■ **TASK DETAILS**
Up to and including the line that contains "lime brick E2", write out every line of the entries exactly, beginning with the first. Omit the pictures.

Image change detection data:
····················

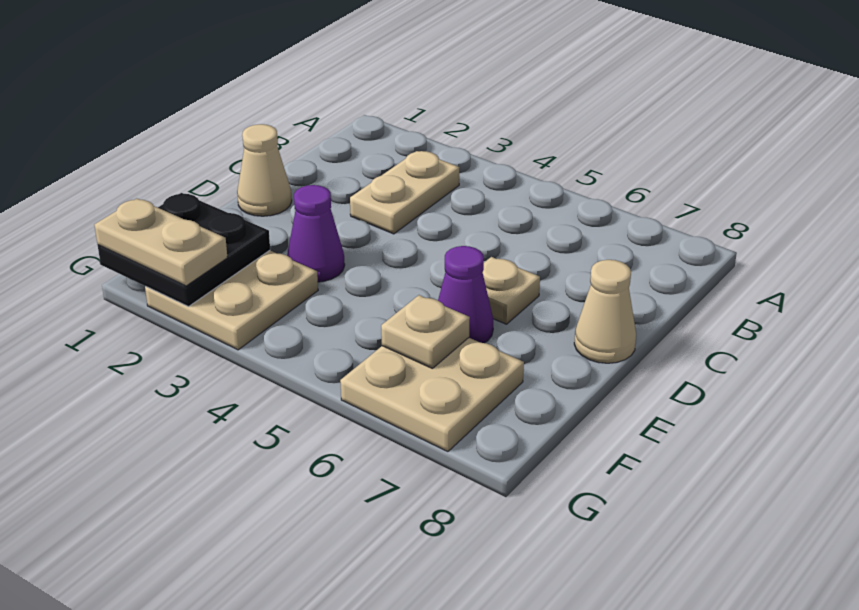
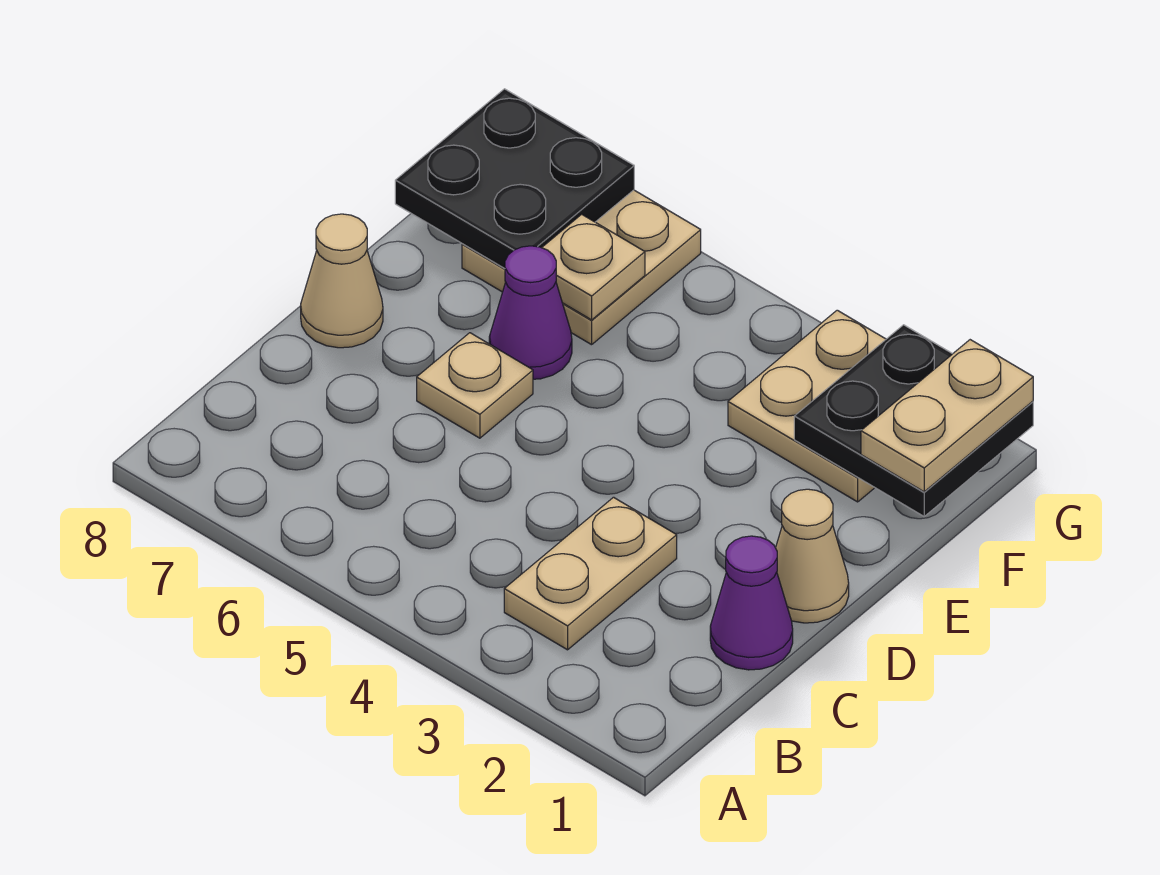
purple cone E3 level 1 -> purple cone C1 level 1
none -> black plate F7:G8 level 2
tan plate G1:G2 level 3 -> tan plate F1:G1 level 3

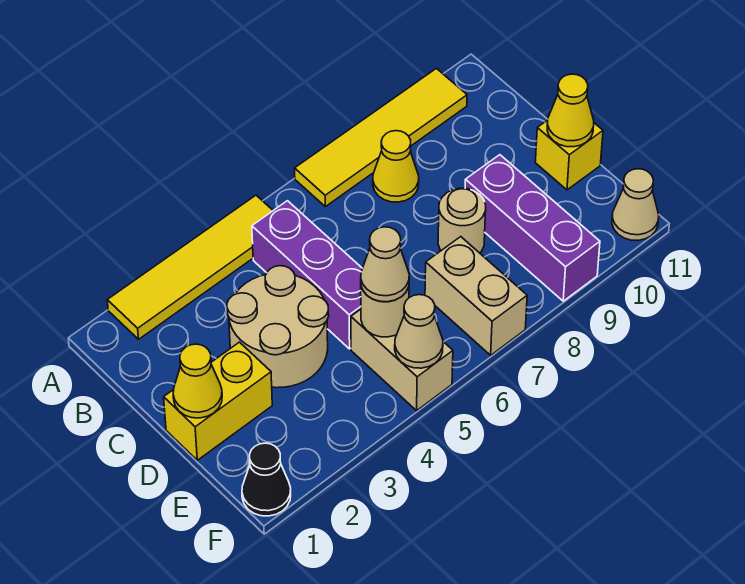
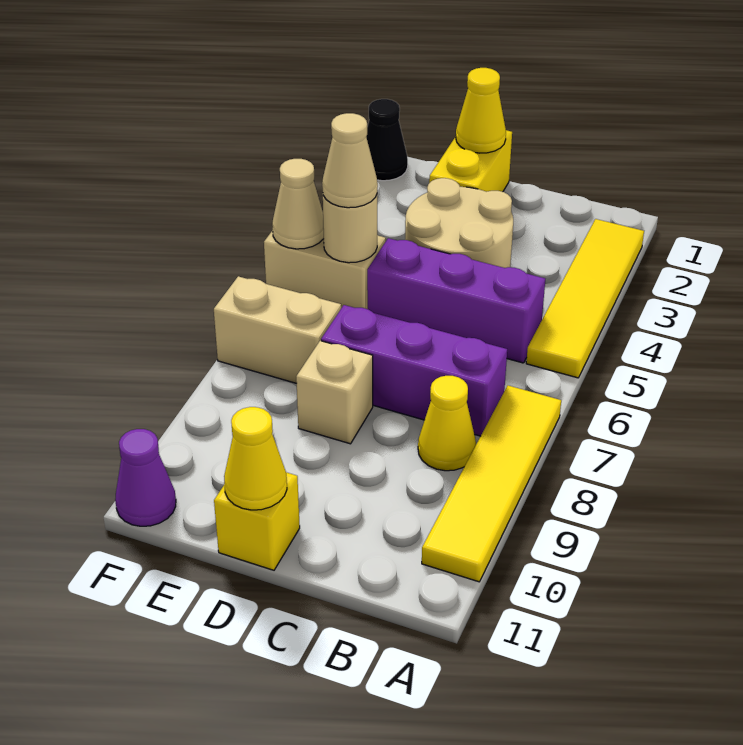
tan round brick D8 level 1 -> tan brick D8 level 1
purple brick D9:F9 level 1 -> purple brick B7:D7 level 1
tan cone F11 level 1 -> purple cone F11 level 1

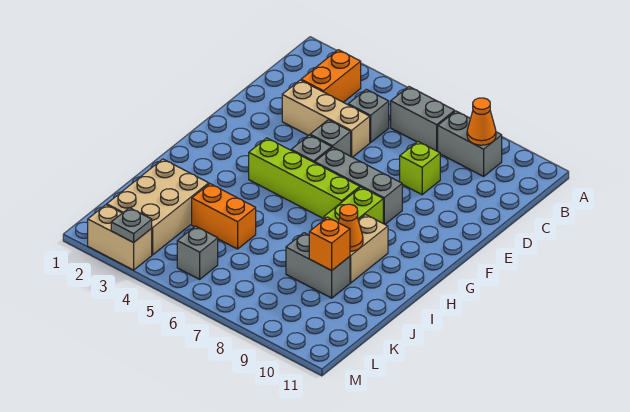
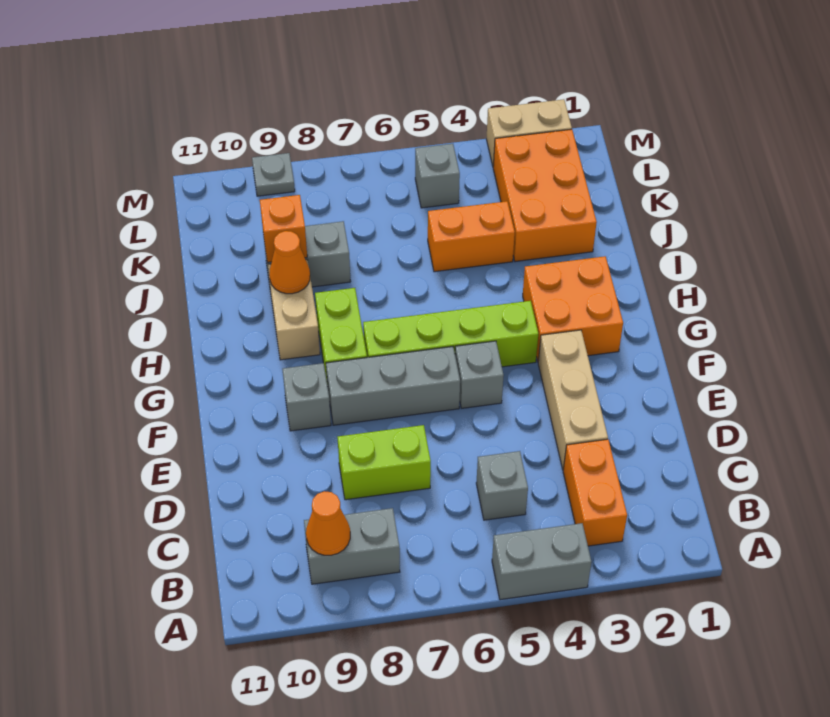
grey brick B6:B7 level 1 -> grey brick A4:A5 level 1
tan brick D3:D5 level 1 -> tan brick D3:F3 level 1
lime brick D8 level 1 -> lime brick D7:D8 level 1
grey brick E5 level 1 -> grey brick F9 level 1
none -> orange brick G2:H3 level 1
tan brick J2:L3 level 1 -> orange brick J2:L3 level 1
grey plate M3 level 2 -> grey plate M9 level 1

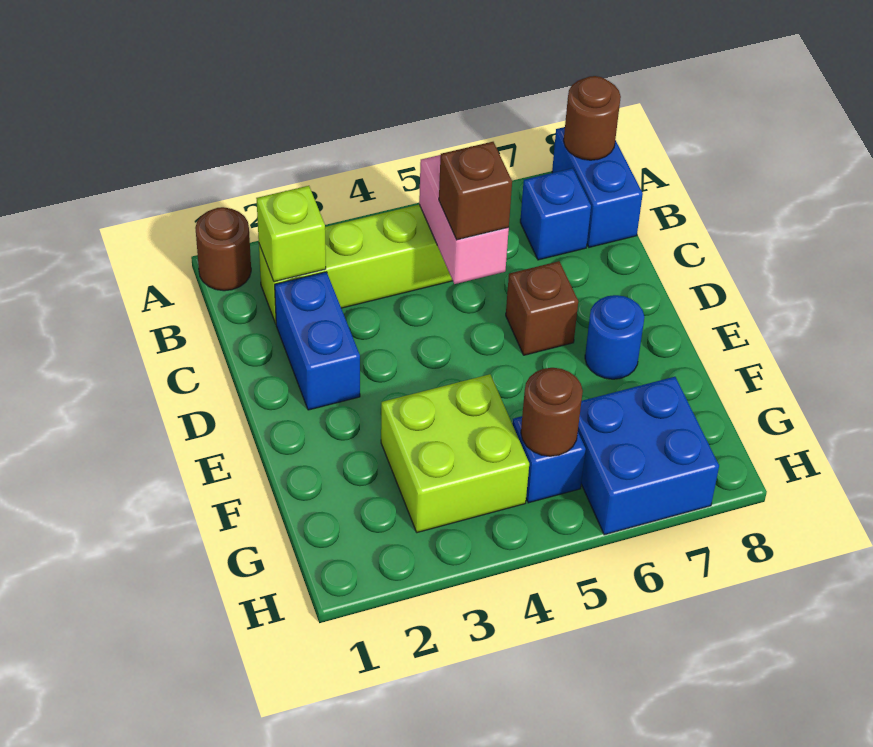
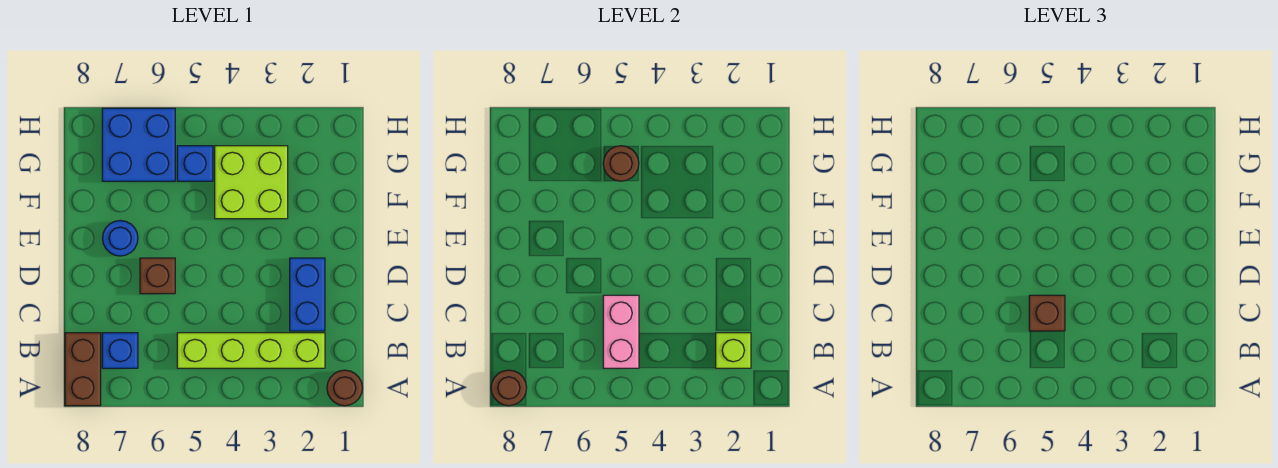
blue brick A8:B8 level 1 -> brown brick A8:B8 level 1

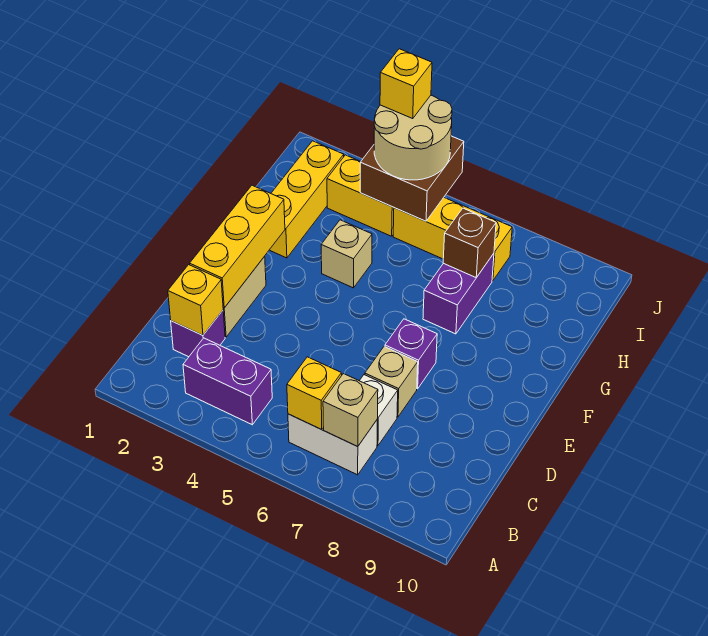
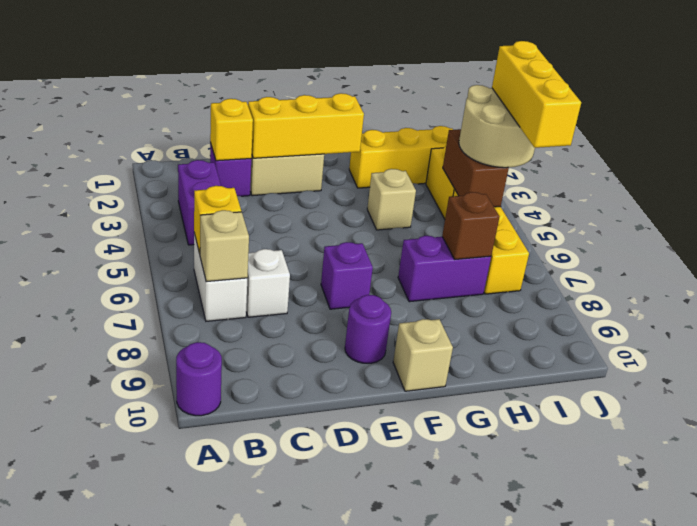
none -> purple round brick A10 level 1
tan brick D7 level 1 -> tan brick F10 level 1
none -> purple round brick E9 level 1
brown brick I4:J5 level 2 -> brown brick I4:I5 level 2
yellow brick J4 level 4 -> yellow brick J4:J6 level 4

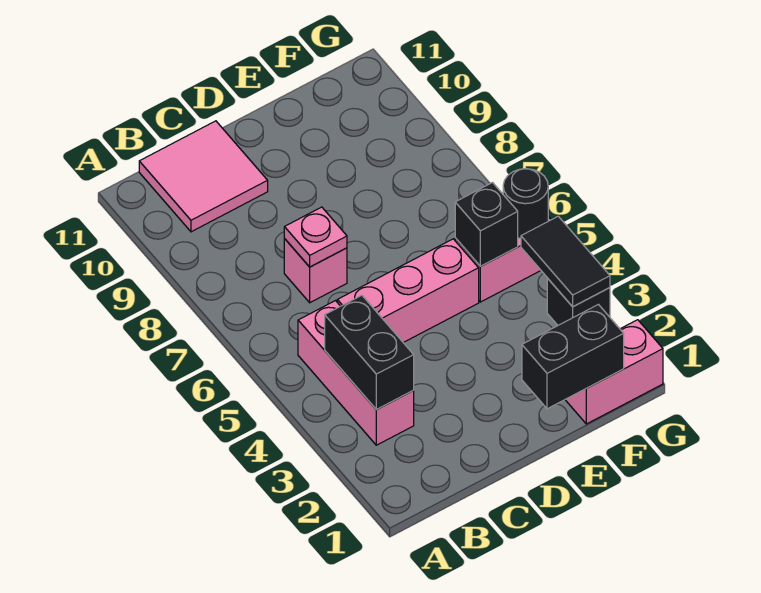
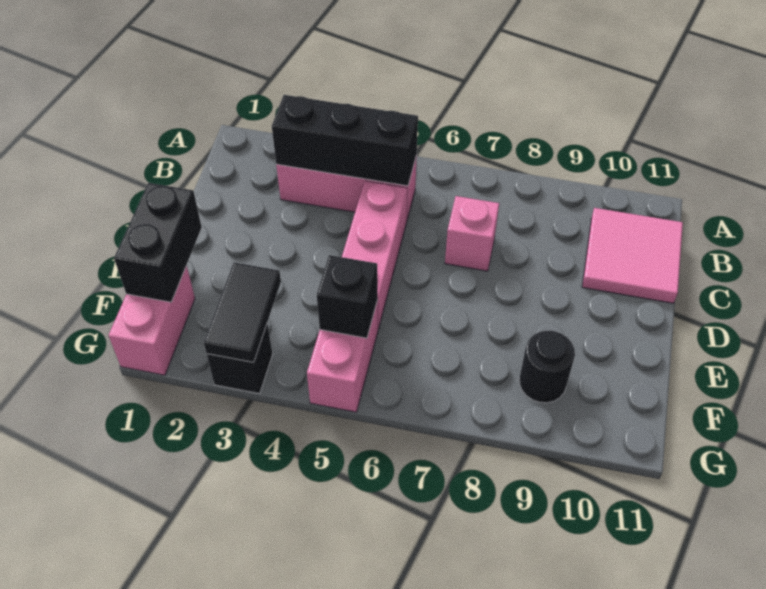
black brick B3:B4 level 2 -> black brick B3:B5 level 2
pink plate C7 level 2 -> none
black tile G3:G4 level 2 -> black tile F3:G3 level 2
black round brick G5 level 2 -> black round brick F9 level 1

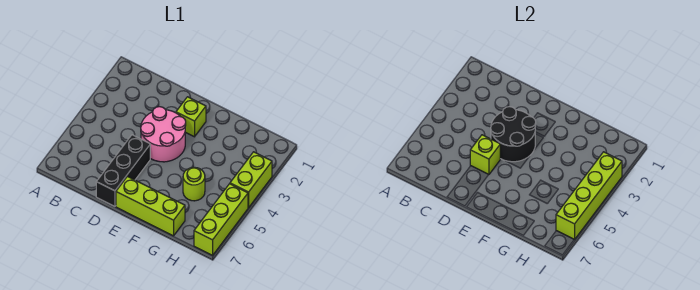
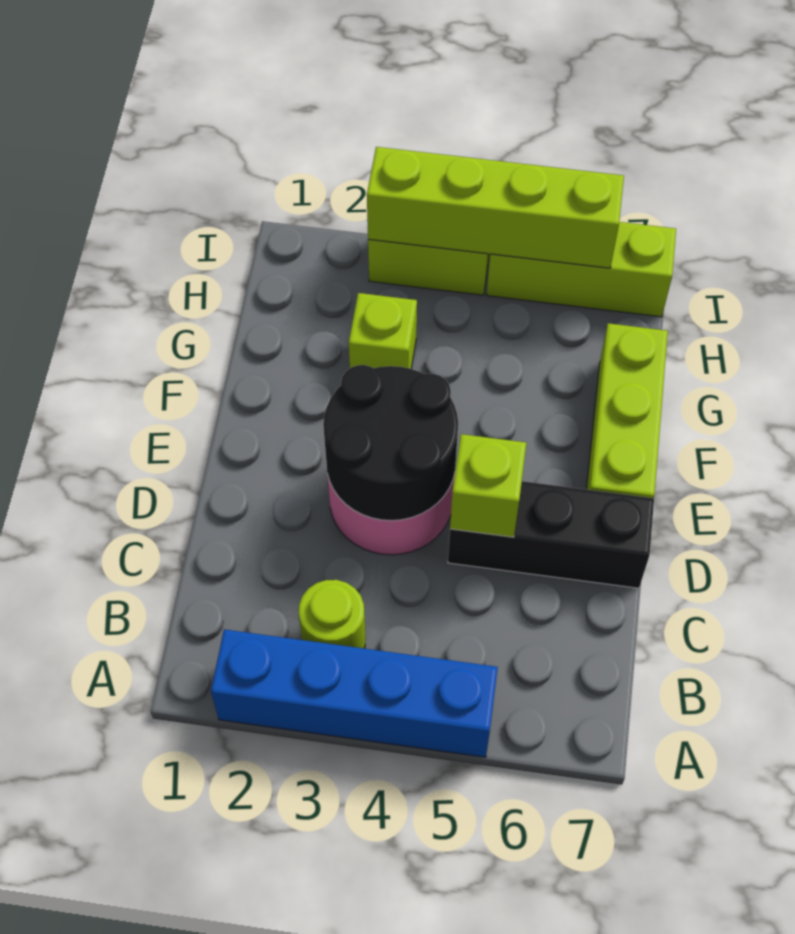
none -> blue brick A2:A5 level 1
lime brick E2 level 1 -> lime brick G3 level 1
lime round brick G5 level 1 -> lime round brick B3 level 1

····················

■ **TASK OUTPUT**
purple cone E3 level 1 -> purple cone C1 level 1
none -> black plate F7:G8 level 2
tan plate G1:G2 level 3 -> tan plate F1:G1 level 3

tan round brick D8 level 1 -> tan brick D8 level 1
purple brick D9:F9 level 1 -> purple brick B7:D7 level 1
tan cone F11 level 1 -> purple cone F11 level 1

grey brick B6:B7 level 1 -> grey brick A4:A5 level 1
tan brick D3:D5 level 1 -> tan brick D3:F3 level 1
lime brick D8 level 1 -> lime brick D7:D8 level 1
grey brick E5 level 1 -> grey brick F9 level 1
none -> orange brick G2:H3 level 1
tan brick J2:L3 level 1 -> orange brick J2:L3 level 1
grey plate M3 level 2 -> grey plate M9 level 1

blue brick A8:B8 level 1 -> brown brick A8:B8 level 1

none -> purple round brick A10 level 1
tan brick D7 level 1 -> tan brick F10 level 1
none -> purple round brick E9 level 1
brown brick I4:J5 level 2 -> brown brick I4:I5 level 2
yellow brick J4 level 4 -> yellow brick J4:J6 level 4

black brick B3:B4 level 2 -> black brick B3:B5 level 2
pink plate C7 level 2 -> none
black tile G3:G4 level 2 -> black tile F3:G3 level 2
black round brick G5 level 2 -> black round brick F9 level 1

none -> blue brick A2:A5 level 1
lime brick E2 level 1 -> lime brick G3 level 1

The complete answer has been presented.